§ **Revision comparison data**:
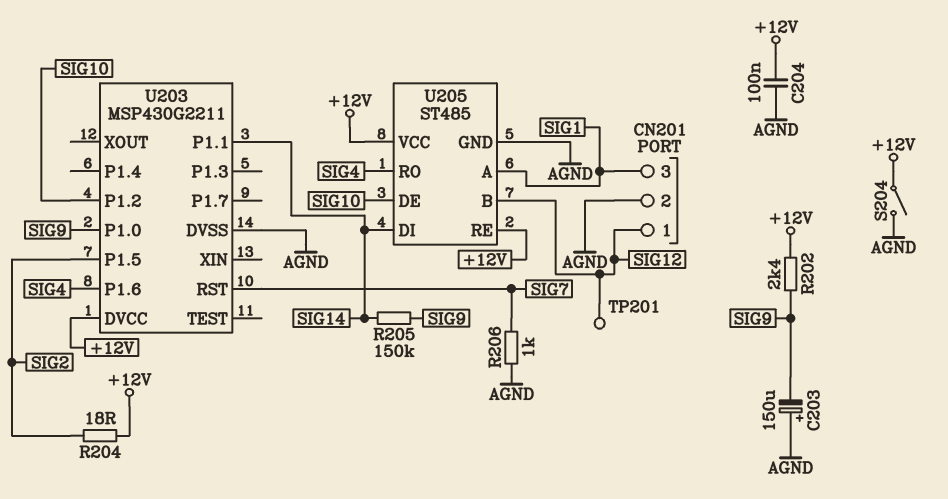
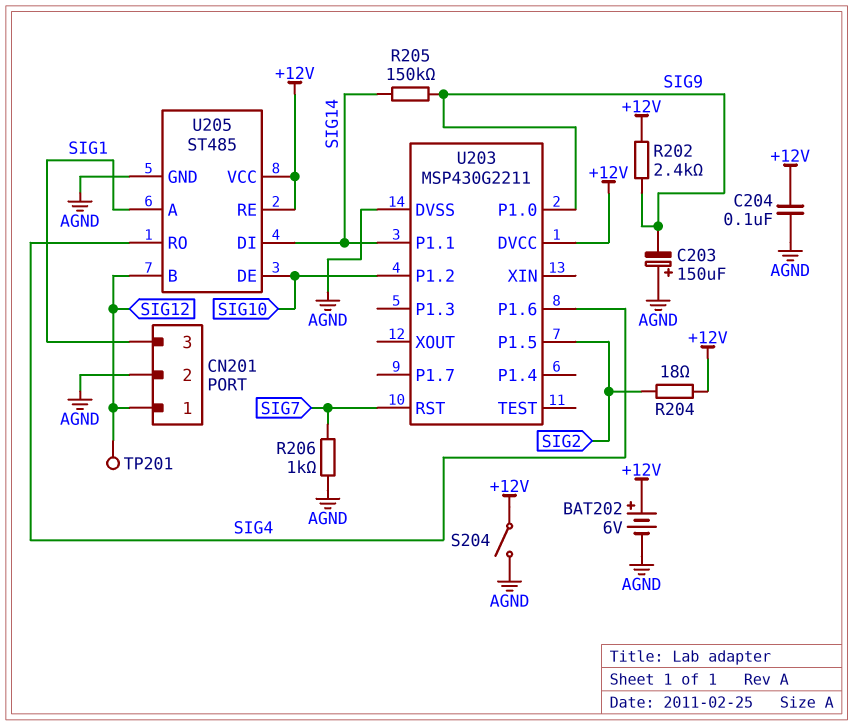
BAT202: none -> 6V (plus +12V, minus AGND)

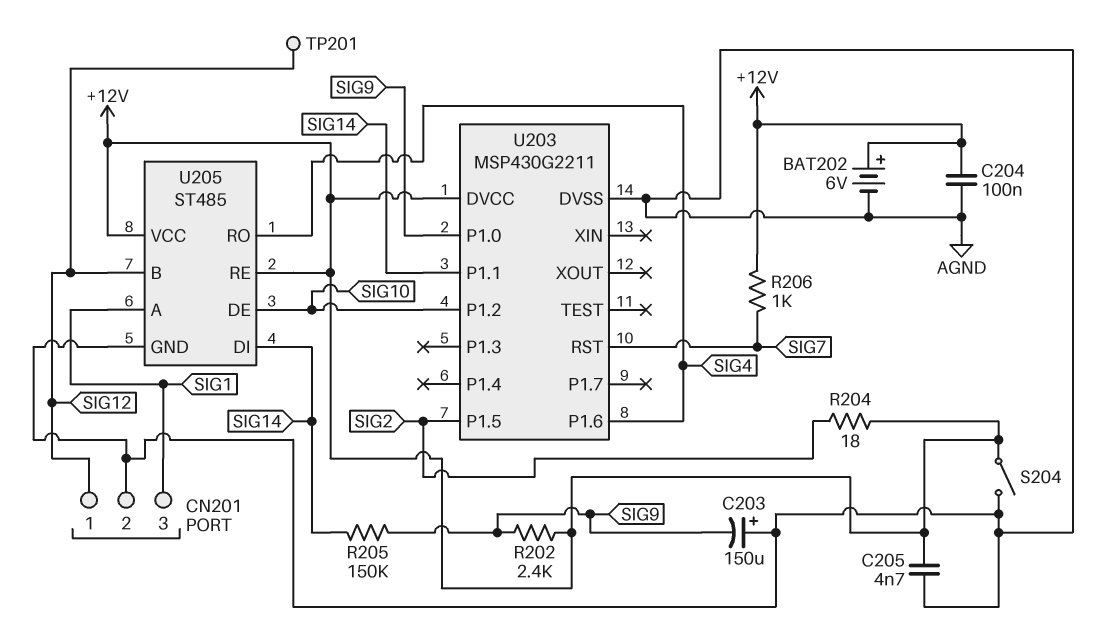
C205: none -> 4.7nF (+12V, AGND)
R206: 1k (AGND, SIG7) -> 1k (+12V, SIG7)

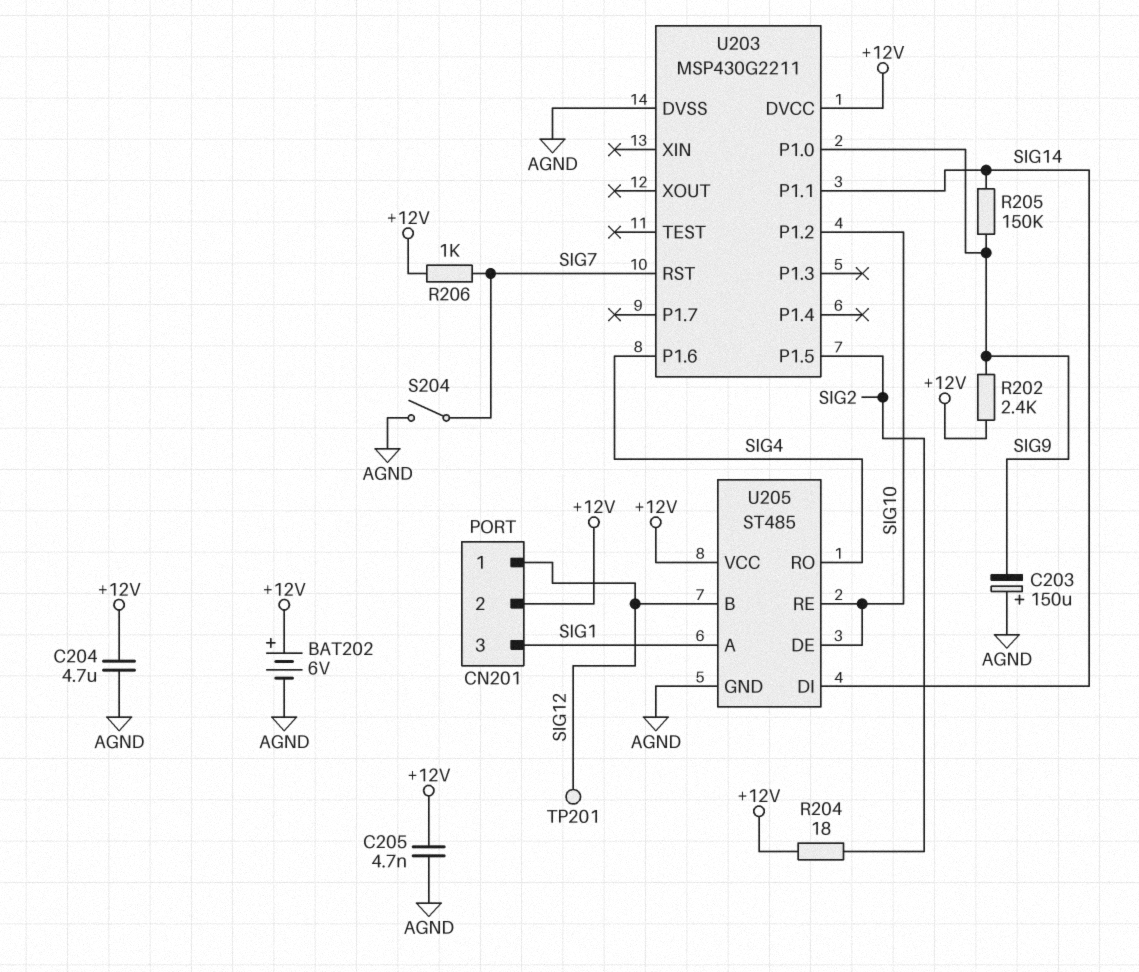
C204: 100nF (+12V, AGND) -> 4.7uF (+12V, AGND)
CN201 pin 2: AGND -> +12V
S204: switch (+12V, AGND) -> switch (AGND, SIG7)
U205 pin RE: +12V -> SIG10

§ **Problem to solve**: Transcribe every line from the records above without alteration, and leave out the images.

§ **Written answer**:
BAT202: none -> 6V (plus +12V, minus AGND)

C205: none -> 4.7nF (+12V, AGND)
R206: 1k (AGND, SIG7) -> 1k (+12V, SIG7)

C204: 100nF (+12V, AGND) -> 4.7uF (+12V, AGND)
CN201 pin 2: AGND -> +12V
S204: switch (+12V, AGND) -> switch (AGND, SIG7)
U205 pin RE: +12V -> SIG10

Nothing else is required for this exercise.